● **AIM OF THE EXERCISE**: Find the lines below holding the word "SENSE" and copy each of them.

========

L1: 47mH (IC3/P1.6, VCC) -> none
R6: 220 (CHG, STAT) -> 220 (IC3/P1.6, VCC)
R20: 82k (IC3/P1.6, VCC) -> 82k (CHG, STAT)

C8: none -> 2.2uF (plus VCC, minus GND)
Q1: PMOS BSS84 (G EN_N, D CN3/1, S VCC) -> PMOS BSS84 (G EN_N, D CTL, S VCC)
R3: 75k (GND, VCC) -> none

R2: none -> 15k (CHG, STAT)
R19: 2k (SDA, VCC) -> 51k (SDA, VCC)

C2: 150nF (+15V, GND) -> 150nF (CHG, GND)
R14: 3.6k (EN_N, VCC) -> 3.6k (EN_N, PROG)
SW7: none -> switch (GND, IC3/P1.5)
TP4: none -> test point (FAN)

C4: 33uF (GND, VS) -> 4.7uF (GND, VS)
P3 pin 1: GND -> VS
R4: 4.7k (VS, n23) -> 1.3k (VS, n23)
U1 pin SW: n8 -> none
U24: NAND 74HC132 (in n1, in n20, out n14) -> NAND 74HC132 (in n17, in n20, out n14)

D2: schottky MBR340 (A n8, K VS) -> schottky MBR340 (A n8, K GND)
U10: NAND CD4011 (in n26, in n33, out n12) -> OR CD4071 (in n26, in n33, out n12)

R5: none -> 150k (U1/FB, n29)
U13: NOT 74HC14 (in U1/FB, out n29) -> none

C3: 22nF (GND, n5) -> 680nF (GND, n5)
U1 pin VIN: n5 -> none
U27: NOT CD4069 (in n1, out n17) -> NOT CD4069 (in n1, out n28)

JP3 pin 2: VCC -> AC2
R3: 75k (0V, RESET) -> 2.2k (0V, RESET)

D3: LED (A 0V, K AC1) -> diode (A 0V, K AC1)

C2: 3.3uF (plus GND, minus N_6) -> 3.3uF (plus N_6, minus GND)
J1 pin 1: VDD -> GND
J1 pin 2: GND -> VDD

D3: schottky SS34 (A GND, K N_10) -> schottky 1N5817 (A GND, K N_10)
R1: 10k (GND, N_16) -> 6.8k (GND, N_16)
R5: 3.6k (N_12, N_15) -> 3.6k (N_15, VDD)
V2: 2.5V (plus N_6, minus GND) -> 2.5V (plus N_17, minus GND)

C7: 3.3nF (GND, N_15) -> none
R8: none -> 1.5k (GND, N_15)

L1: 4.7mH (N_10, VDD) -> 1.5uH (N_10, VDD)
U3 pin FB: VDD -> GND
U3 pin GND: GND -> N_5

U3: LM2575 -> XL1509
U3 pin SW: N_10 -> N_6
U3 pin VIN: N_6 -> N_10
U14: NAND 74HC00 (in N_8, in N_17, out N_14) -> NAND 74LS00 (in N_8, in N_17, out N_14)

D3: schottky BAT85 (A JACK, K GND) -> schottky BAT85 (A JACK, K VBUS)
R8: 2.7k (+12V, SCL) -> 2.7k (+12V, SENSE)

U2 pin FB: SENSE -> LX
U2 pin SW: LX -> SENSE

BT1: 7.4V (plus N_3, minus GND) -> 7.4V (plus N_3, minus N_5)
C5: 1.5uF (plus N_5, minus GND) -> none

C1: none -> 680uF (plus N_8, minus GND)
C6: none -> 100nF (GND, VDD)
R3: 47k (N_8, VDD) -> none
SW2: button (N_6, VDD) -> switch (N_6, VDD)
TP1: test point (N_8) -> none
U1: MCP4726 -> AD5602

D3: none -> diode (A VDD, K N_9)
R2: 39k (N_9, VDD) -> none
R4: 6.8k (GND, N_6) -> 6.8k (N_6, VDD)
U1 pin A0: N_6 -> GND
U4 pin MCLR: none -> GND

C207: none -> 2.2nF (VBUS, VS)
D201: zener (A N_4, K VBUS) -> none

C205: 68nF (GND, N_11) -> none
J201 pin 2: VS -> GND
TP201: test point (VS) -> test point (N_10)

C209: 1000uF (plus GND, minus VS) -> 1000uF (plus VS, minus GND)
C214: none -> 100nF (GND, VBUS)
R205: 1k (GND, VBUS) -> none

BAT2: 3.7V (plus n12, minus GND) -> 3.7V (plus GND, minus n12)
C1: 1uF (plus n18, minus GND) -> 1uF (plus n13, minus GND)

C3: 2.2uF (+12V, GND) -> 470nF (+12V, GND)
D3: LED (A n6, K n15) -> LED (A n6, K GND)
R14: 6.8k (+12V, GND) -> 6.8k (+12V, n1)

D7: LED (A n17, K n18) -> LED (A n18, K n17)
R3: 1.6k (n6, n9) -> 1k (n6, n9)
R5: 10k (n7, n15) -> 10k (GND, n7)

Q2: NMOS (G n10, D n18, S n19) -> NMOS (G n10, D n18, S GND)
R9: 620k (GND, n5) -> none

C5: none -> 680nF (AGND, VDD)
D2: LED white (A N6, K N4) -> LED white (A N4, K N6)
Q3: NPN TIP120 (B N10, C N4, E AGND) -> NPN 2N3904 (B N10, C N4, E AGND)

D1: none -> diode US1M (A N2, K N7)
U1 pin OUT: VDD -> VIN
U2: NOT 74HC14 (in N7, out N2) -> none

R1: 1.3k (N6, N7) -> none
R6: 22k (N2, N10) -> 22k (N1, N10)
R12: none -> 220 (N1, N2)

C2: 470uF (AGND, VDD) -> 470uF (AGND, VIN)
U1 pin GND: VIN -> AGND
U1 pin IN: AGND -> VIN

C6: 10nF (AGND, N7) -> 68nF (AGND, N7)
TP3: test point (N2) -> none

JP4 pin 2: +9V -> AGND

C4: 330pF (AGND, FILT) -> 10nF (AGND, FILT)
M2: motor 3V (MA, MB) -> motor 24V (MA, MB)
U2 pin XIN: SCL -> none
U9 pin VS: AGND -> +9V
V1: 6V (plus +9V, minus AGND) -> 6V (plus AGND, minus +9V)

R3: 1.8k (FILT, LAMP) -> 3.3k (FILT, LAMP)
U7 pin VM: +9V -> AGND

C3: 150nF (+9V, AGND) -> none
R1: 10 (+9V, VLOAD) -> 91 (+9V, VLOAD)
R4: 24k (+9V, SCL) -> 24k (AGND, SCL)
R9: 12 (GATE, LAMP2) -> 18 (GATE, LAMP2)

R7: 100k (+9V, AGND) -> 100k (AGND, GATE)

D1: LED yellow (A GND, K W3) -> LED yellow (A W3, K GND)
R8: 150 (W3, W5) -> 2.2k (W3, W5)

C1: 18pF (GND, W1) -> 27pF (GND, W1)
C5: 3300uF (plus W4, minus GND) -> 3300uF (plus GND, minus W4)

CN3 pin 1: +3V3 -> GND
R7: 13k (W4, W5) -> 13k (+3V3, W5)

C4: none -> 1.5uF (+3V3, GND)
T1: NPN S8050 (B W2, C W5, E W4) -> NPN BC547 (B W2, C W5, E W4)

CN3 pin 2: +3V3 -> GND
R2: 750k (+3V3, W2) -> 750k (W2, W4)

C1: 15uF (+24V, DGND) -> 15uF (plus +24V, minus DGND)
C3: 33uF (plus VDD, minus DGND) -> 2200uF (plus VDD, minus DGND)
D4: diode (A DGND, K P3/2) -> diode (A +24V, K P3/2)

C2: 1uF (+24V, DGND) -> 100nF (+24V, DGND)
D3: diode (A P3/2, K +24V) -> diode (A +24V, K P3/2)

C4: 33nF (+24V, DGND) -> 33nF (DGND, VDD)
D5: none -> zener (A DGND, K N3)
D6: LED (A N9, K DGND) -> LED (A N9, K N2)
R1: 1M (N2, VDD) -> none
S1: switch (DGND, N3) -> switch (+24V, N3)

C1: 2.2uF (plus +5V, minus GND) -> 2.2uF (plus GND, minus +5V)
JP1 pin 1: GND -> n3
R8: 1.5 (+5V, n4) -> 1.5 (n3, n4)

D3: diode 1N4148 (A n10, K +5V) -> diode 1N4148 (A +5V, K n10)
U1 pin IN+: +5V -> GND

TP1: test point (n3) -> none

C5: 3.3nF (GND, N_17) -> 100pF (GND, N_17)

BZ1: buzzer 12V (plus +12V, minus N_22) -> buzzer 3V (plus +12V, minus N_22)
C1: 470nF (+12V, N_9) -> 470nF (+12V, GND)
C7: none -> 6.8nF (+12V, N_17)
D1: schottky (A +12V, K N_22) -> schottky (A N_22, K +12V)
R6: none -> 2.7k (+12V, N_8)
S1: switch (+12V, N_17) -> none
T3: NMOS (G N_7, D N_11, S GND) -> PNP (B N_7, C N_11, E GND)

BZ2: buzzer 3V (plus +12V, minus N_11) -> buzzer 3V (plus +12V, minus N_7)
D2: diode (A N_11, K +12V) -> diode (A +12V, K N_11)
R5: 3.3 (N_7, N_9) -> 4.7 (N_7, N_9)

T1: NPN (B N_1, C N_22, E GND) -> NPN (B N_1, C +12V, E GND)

========

● **OUTPUT BELOW**:
R8: 2.7k (+12V, SCL) -> 2.7k (+12V, SENSE)
U2 pin FB: SENSE -> LX
U2 pin SW: LX -> SENSE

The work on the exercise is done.